* _SUPPLIED MATERIAL_:
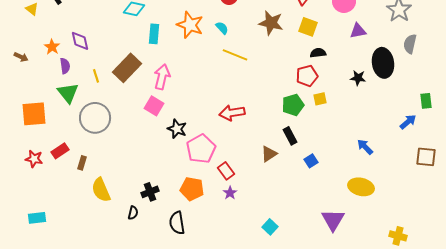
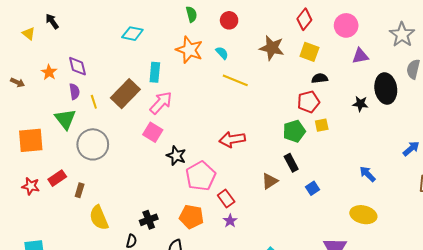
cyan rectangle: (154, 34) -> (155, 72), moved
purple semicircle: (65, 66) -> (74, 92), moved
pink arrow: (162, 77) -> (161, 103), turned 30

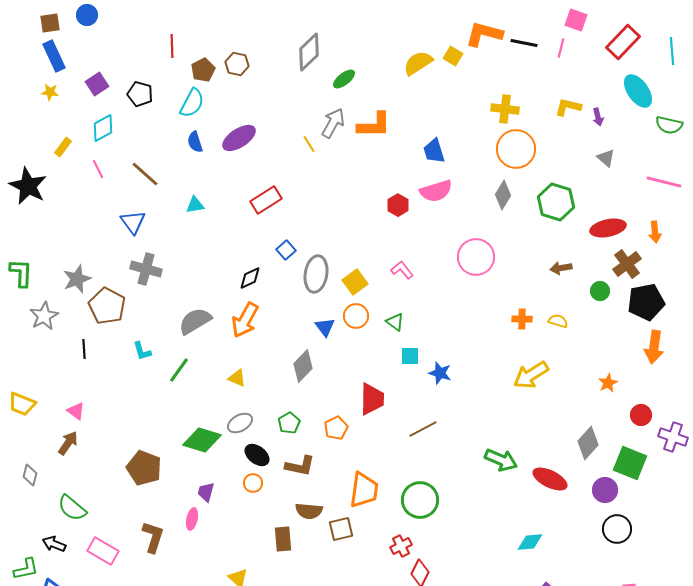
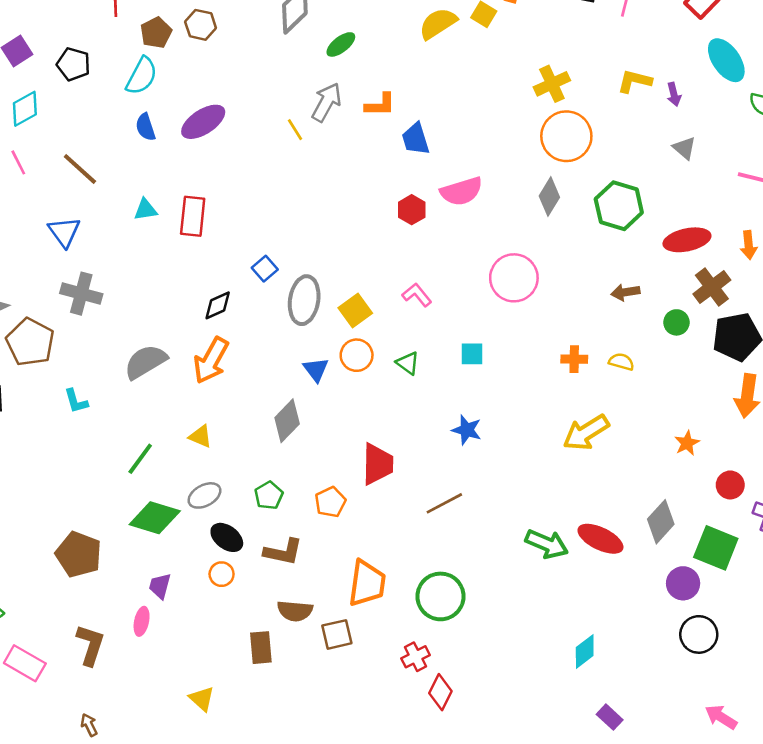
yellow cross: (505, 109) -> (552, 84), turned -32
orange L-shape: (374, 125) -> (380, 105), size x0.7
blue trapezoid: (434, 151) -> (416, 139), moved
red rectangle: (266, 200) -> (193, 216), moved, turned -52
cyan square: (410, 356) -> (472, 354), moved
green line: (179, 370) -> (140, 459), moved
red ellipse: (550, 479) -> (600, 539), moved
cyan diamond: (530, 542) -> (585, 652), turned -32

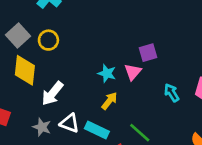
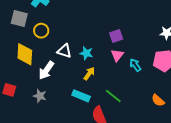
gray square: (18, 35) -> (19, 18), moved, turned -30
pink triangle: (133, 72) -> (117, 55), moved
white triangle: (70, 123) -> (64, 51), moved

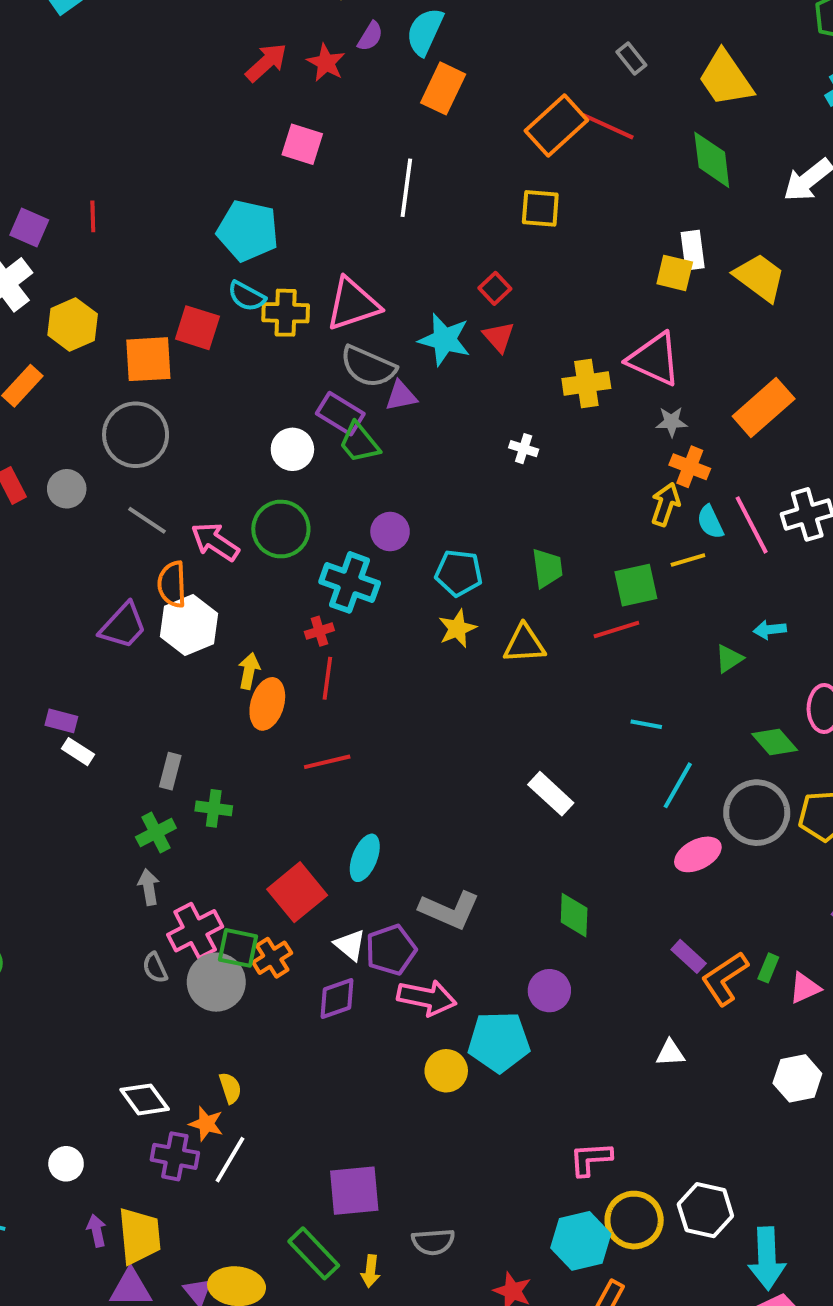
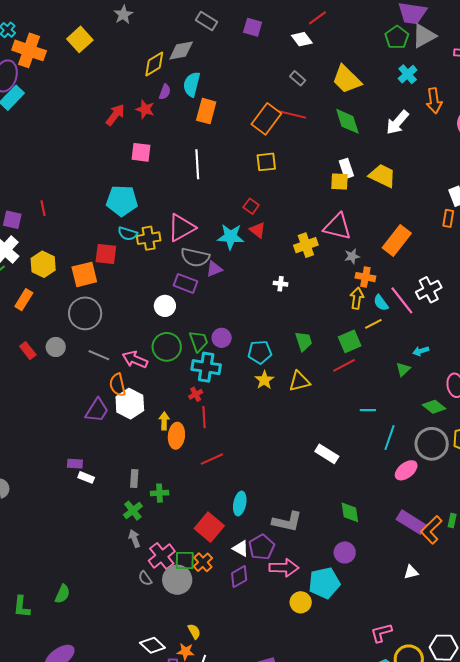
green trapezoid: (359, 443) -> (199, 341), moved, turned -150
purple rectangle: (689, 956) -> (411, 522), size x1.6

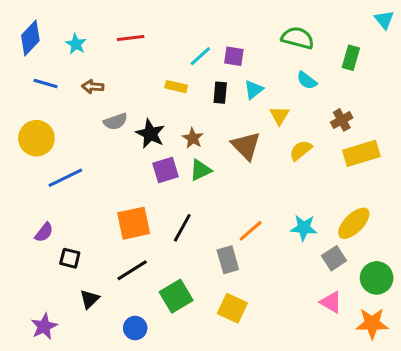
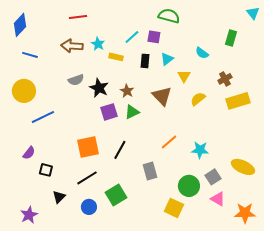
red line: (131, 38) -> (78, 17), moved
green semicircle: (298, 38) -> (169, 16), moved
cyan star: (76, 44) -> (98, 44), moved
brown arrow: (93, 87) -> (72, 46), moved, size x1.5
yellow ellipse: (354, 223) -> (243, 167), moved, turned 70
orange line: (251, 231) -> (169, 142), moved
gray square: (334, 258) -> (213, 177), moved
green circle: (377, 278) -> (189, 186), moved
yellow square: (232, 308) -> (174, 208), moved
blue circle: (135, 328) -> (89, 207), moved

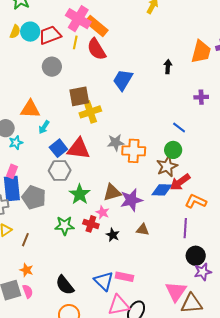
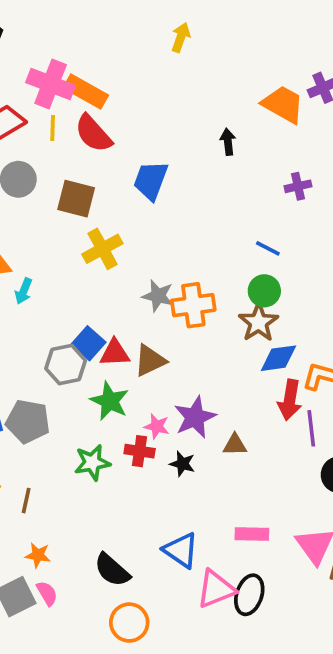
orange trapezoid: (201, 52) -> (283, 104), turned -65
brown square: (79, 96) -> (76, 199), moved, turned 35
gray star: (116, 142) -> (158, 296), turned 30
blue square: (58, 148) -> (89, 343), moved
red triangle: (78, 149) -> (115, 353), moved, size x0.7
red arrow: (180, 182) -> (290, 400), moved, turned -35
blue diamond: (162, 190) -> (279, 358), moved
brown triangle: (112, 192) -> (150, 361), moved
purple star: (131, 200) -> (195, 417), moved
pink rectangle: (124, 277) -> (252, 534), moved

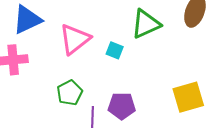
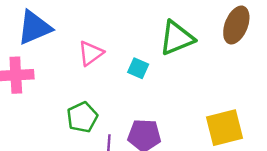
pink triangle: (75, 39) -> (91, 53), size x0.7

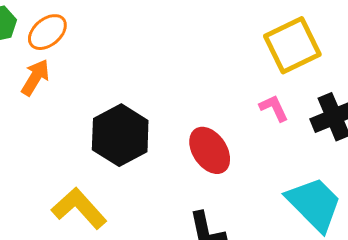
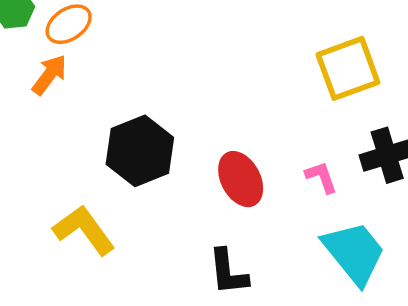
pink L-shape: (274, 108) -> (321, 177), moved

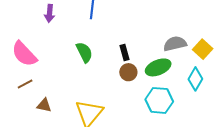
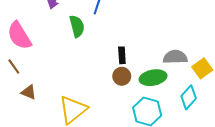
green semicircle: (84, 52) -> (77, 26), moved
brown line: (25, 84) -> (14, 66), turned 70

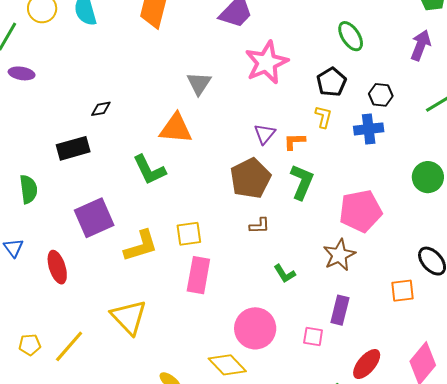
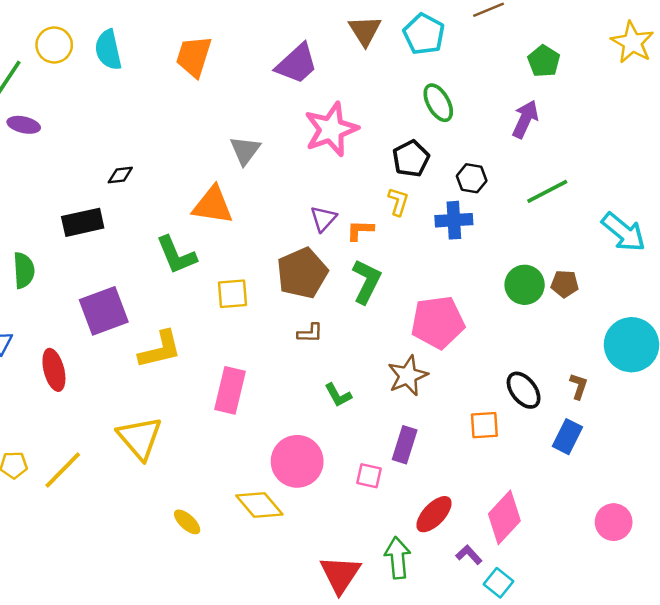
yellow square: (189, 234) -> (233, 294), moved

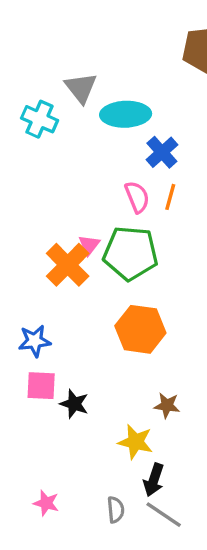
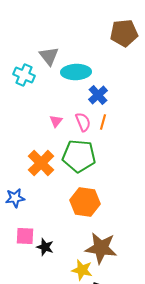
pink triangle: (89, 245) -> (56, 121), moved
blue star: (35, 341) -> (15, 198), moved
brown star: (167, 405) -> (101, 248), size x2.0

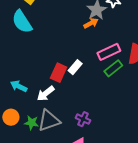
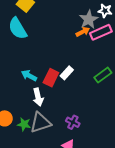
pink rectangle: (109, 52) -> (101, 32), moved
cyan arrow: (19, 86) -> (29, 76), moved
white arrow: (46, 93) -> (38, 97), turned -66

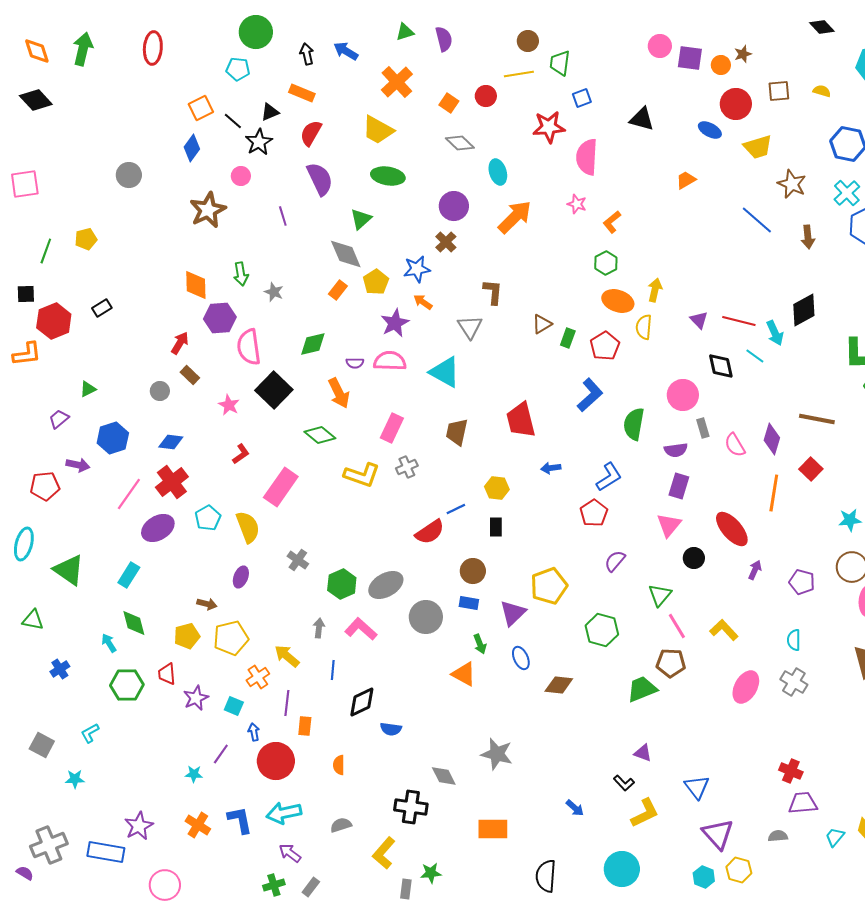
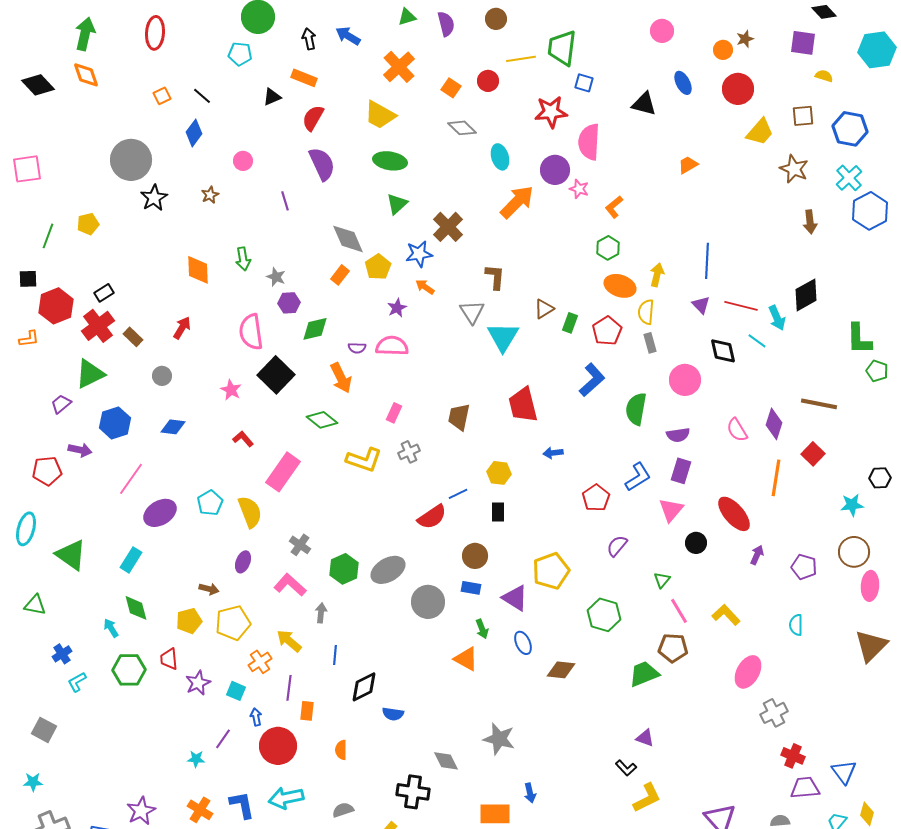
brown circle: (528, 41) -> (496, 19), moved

* _WHAT THE EXERCISE ASKS_:
Give back an exact copy of the material above, omitting the pictures.

* _EXERCISE RESULT_:
cyan rectangle: (154, 34) -> (155, 72), moved
purple semicircle: (65, 66) -> (74, 92), moved
pink arrow: (162, 77) -> (161, 103), turned 30

yellow cross: (505, 109) -> (552, 84), turned -32
orange L-shape: (374, 125) -> (380, 105), size x0.7
blue trapezoid: (434, 151) -> (416, 139), moved
red rectangle: (266, 200) -> (193, 216), moved, turned -52
cyan square: (410, 356) -> (472, 354), moved
green line: (179, 370) -> (140, 459), moved
red ellipse: (550, 479) -> (600, 539), moved
cyan diamond: (530, 542) -> (585, 652), turned -32

gray square: (18, 35) -> (19, 18), moved, turned -30
pink triangle: (133, 72) -> (117, 55), moved
white triangle: (70, 123) -> (64, 51), moved

green trapezoid: (359, 443) -> (199, 341), moved, turned -150
purple rectangle: (689, 956) -> (411, 522), size x1.6

red line: (131, 38) -> (78, 17), moved
green semicircle: (298, 38) -> (169, 16), moved
cyan star: (76, 44) -> (98, 44), moved
brown arrow: (93, 87) -> (72, 46), moved, size x1.5
yellow ellipse: (354, 223) -> (243, 167), moved, turned 70
orange line: (251, 231) -> (169, 142), moved
gray square: (334, 258) -> (213, 177), moved
green circle: (377, 278) -> (189, 186), moved
yellow square: (232, 308) -> (174, 208), moved
blue circle: (135, 328) -> (89, 207), moved

orange trapezoid: (201, 52) -> (283, 104), turned -65
brown square: (79, 96) -> (76, 199), moved, turned 35
gray star: (116, 142) -> (158, 296), turned 30
blue square: (58, 148) -> (89, 343), moved
red triangle: (78, 149) -> (115, 353), moved, size x0.7
red arrow: (180, 182) -> (290, 400), moved, turned -35
blue diamond: (162, 190) -> (279, 358), moved
brown triangle: (112, 192) -> (150, 361), moved
purple star: (131, 200) -> (195, 417), moved
pink rectangle: (124, 277) -> (252, 534), moved

pink triangle: (75, 39) -> (91, 53), size x0.7

pink L-shape: (274, 108) -> (321, 177), moved

green semicircle: (84, 52) -> (77, 26), moved
brown line: (25, 84) -> (14, 66), turned 70

yellow square: (189, 234) -> (233, 294), moved

pink triangle: (89, 245) -> (56, 121), moved
blue star: (35, 341) -> (15, 198), moved
brown star: (167, 405) -> (101, 248), size x2.0

pink rectangle: (109, 52) -> (101, 32), moved
cyan arrow: (19, 86) -> (29, 76), moved
white arrow: (46, 93) -> (38, 97), turned -66

brown circle: (528, 41) -> (496, 19), moved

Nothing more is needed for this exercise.